WHAT YOU NEED TO DO
Could you reproduce, from the records below, everything from the line with "white calculator: 12 -> 15" down to the line with "yellow clock: 6 -> 10", keeping both of those lines and changing nothing?

INPUT DATA

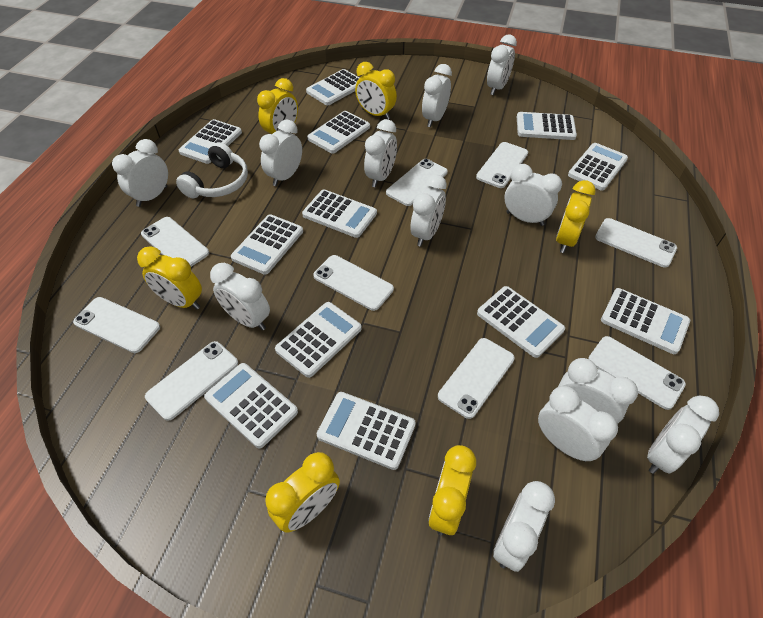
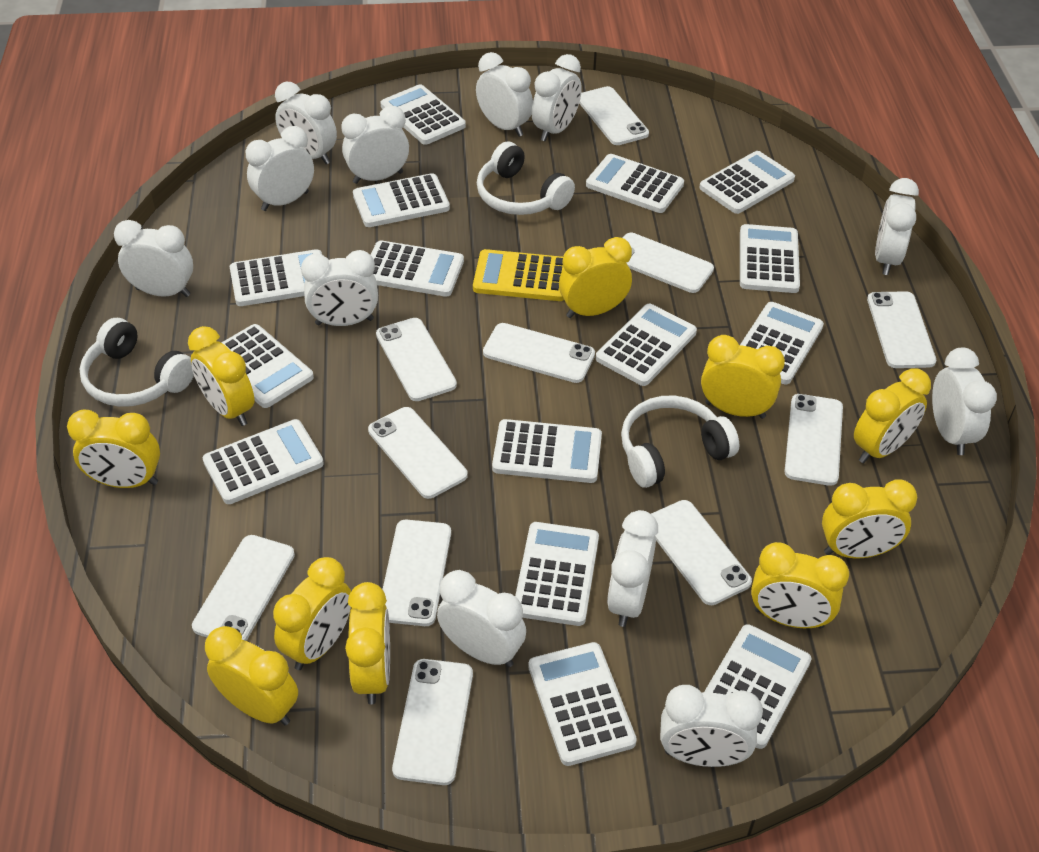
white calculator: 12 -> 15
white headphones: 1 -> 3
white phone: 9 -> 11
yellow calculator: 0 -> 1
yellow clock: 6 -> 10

* * *

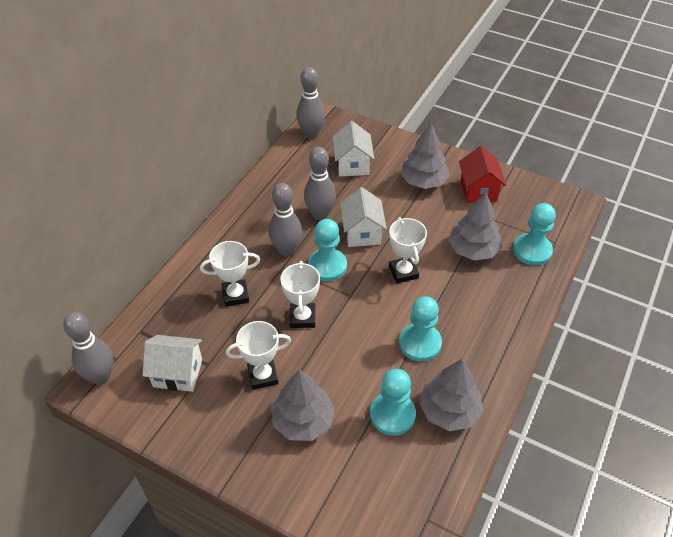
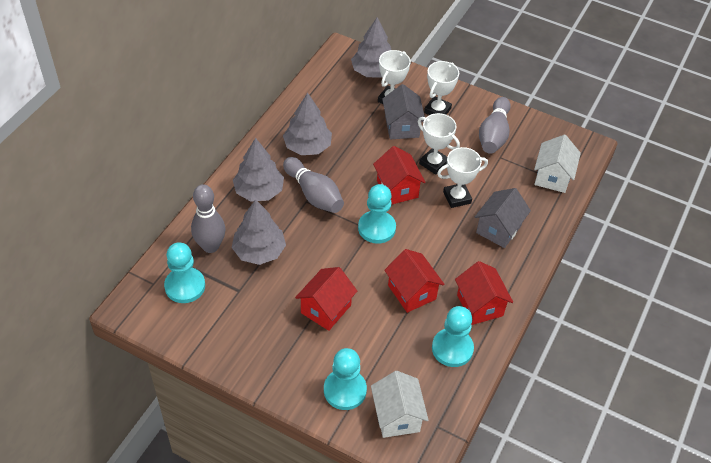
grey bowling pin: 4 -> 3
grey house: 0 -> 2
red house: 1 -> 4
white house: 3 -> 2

--

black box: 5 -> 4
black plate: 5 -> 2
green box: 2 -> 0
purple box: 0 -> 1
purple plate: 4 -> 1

RESPONSE
white calculator: 12 -> 15
white headphones: 1 -> 3
white phone: 9 -> 11
yellow calculator: 0 -> 1
yellow clock: 6 -> 10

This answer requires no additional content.